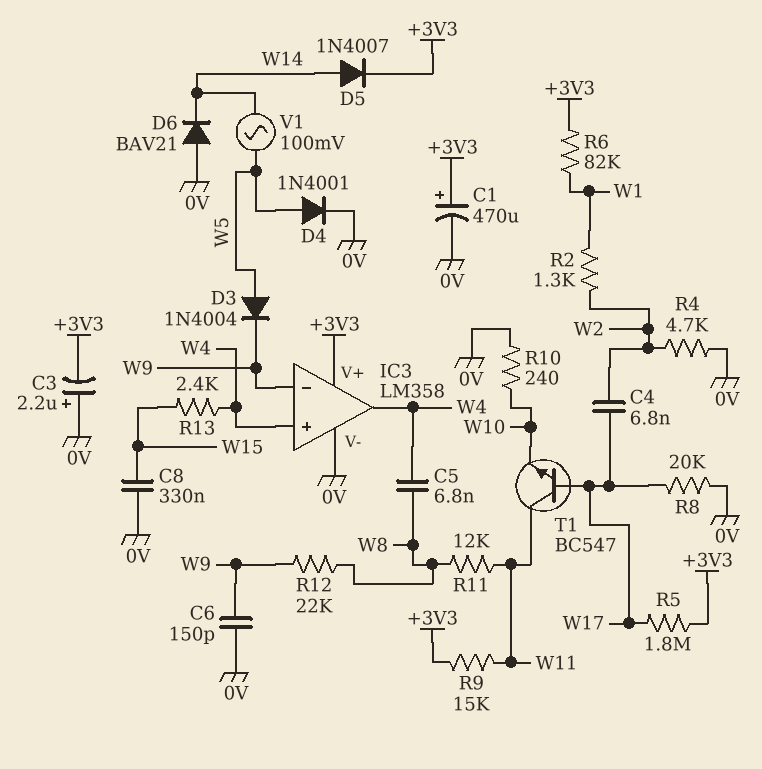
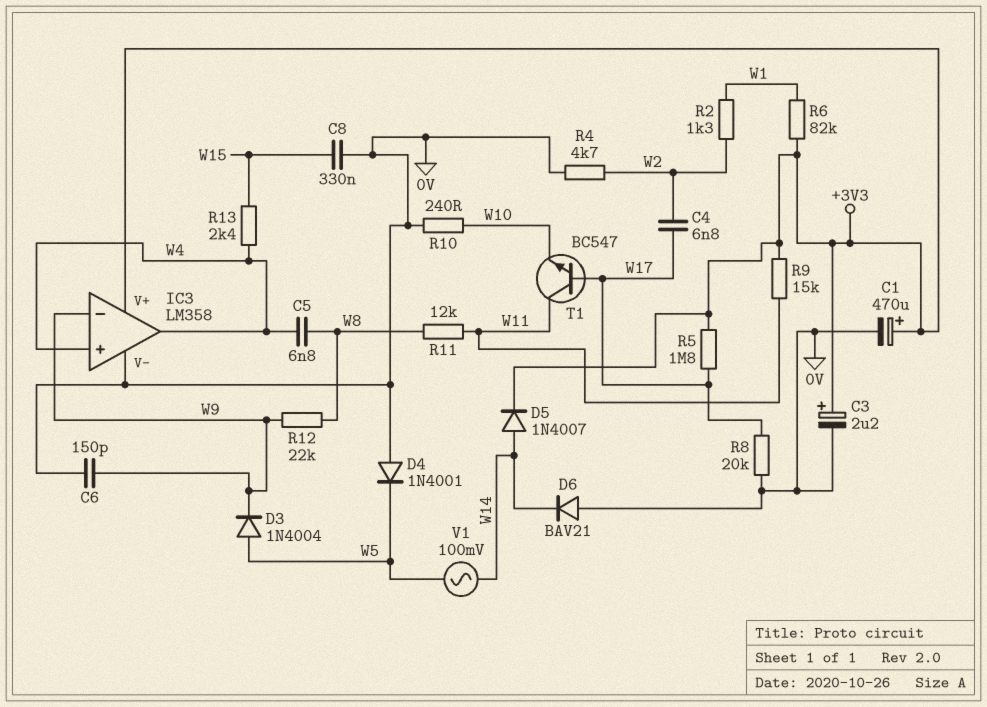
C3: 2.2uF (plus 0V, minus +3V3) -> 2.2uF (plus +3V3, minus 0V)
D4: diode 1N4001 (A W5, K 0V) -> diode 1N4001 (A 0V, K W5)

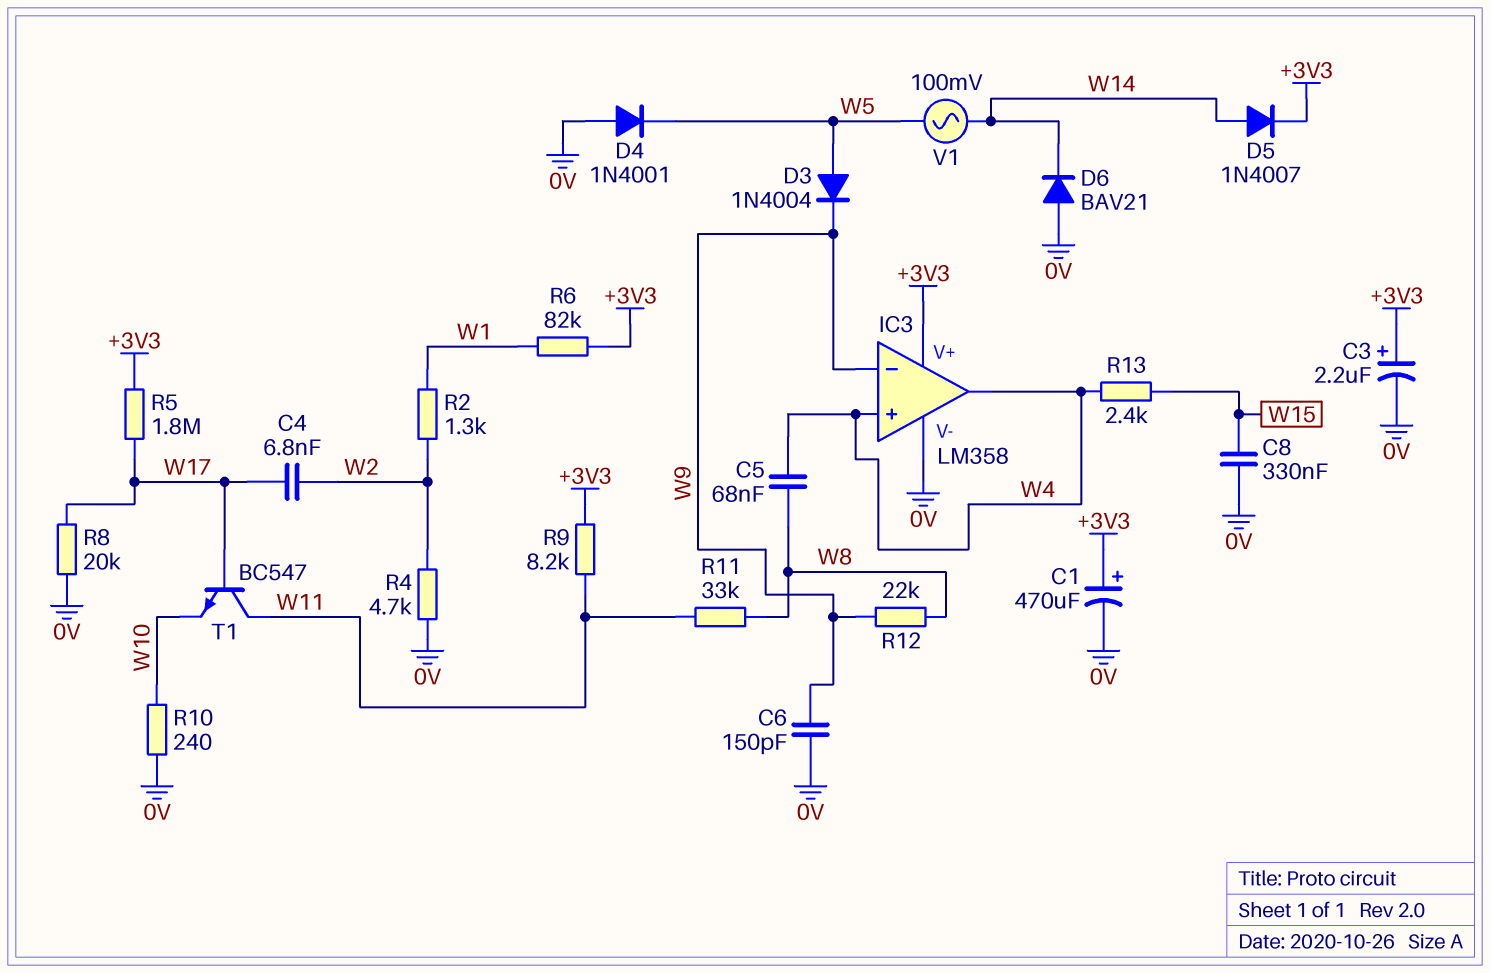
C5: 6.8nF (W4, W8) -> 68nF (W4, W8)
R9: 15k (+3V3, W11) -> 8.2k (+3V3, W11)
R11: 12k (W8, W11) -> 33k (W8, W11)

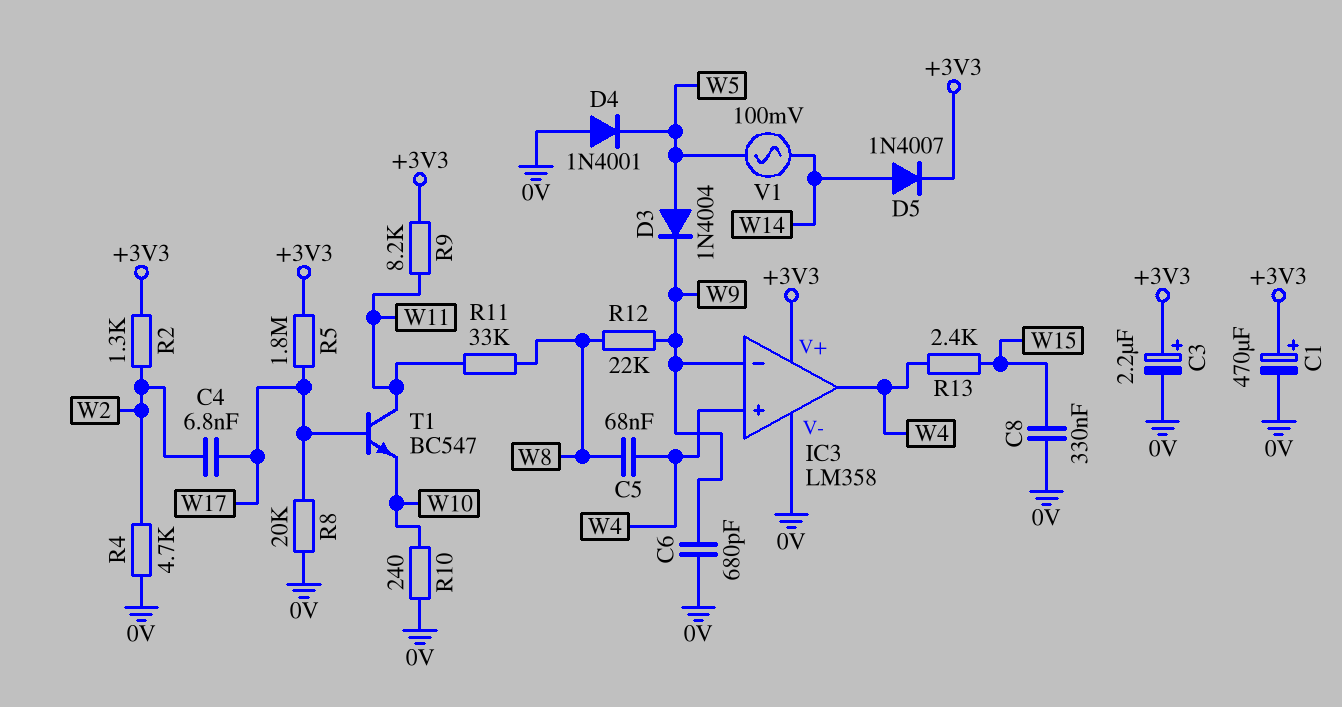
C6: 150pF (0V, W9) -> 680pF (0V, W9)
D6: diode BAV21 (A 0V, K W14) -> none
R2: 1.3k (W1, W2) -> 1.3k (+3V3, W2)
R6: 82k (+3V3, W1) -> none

......

* _Exercise goal_
In your copy, omit the pictures and restate every line of the data word for word.

* _Problem solution_
C3: 2.2uF (plus 0V, minus +3V3) -> 2.2uF (plus +3V3, minus 0V)
D4: diode 1N4001 (A W5, K 0V) -> diode 1N4001 (A 0V, K W5)

C5: 6.8nF (W4, W8) -> 68nF (W4, W8)
R9: 15k (+3V3, W11) -> 8.2k (+3V3, W11)
R11: 12k (W8, W11) -> 33k (W8, W11)

C6: 150pF (0V, W9) -> 680pF (0V, W9)
D6: diode BAV21 (A 0V, K W14) -> none
R2: 1.3k (W1, W2) -> 1.3k (+3V3, W2)
R6: 82k (+3V3, W1) -> none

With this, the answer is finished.